------ Input data ------

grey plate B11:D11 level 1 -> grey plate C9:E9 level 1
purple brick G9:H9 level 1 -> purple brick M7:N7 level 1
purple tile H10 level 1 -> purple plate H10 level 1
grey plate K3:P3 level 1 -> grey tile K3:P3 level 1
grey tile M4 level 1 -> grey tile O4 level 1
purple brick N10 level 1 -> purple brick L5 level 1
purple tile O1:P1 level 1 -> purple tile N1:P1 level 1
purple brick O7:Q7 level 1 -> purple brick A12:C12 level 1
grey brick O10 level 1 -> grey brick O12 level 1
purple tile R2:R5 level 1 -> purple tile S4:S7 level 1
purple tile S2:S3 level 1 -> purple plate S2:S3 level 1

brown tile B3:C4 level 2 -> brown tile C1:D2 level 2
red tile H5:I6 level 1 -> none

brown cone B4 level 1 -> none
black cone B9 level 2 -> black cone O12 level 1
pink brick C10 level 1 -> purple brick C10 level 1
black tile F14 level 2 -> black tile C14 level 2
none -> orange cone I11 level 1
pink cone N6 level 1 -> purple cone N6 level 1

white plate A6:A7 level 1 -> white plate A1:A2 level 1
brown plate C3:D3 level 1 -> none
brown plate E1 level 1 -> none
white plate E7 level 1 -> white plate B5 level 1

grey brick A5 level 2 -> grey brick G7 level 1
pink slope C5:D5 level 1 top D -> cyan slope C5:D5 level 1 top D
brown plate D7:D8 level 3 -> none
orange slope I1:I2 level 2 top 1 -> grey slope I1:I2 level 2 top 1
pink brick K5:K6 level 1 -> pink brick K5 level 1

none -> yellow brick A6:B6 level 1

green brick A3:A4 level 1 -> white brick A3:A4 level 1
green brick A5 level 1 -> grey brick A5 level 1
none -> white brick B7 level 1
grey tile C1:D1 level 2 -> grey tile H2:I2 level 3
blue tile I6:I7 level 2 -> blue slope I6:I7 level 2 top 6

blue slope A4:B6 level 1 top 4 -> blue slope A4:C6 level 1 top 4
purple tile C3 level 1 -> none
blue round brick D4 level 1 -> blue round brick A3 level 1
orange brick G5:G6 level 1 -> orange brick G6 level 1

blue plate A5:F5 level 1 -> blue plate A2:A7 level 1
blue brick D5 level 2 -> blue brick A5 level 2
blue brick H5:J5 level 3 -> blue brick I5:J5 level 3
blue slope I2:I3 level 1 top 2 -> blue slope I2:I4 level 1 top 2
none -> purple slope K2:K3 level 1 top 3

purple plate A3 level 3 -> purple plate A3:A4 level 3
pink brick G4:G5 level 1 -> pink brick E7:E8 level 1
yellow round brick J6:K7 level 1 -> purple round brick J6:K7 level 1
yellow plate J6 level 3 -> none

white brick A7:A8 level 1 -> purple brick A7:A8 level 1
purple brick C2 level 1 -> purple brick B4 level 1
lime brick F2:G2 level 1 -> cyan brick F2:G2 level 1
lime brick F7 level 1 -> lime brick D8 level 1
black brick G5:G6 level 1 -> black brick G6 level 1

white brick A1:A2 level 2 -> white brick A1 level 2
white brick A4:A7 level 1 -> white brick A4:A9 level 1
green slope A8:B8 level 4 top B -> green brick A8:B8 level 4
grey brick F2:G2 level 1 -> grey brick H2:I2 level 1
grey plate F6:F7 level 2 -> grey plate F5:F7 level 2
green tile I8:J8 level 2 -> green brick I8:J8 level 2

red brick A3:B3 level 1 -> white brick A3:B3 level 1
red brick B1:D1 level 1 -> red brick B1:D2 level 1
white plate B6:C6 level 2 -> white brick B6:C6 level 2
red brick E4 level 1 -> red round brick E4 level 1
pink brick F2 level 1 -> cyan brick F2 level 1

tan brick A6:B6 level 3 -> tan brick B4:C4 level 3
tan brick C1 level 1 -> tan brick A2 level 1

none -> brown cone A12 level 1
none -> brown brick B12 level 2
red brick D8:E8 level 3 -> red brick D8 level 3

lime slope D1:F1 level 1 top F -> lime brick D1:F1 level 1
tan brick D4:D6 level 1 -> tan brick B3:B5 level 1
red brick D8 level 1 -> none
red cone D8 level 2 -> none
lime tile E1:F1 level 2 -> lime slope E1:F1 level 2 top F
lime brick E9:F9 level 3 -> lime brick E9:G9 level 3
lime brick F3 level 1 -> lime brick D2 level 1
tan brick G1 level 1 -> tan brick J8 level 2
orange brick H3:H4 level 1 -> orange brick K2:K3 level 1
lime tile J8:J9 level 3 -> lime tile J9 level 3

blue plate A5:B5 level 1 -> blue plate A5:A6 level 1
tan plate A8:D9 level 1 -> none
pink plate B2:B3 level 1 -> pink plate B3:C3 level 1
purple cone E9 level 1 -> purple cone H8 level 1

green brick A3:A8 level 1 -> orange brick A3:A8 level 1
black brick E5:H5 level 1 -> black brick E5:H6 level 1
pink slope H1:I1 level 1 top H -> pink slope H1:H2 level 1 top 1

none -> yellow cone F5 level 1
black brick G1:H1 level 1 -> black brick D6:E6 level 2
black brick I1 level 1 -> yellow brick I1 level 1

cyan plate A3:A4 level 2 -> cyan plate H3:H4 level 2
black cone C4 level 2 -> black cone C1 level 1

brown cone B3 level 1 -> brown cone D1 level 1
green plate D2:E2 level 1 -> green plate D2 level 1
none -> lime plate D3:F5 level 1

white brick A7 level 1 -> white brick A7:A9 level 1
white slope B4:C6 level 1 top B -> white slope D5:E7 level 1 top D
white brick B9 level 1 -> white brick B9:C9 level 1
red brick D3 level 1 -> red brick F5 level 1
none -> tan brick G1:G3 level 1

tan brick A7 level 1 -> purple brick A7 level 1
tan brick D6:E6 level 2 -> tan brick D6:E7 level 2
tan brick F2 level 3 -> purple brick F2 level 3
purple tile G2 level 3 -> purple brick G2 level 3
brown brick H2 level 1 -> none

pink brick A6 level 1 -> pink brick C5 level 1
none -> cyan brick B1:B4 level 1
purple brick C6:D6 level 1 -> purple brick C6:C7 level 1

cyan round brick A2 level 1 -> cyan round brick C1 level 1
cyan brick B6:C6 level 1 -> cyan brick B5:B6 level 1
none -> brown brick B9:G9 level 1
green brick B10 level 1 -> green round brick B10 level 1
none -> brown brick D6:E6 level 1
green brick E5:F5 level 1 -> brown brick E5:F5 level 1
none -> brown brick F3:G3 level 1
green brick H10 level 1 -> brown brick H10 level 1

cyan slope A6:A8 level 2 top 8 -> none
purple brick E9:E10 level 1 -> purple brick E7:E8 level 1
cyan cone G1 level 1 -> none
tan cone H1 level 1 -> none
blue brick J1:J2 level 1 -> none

------

*About this task*
Going through the listing above, copy out every line that has the string "yellow".

*Task solution*
none -> yellow brick A6:B6 level 1
yellow round brick J6:K7 level 1 -> purple round brick J6:K7 level 1
yellow plate J6 level 3 -> none
none -> yellow cone F5 level 1
black brick I1 level 1 -> yellow brick I1 level 1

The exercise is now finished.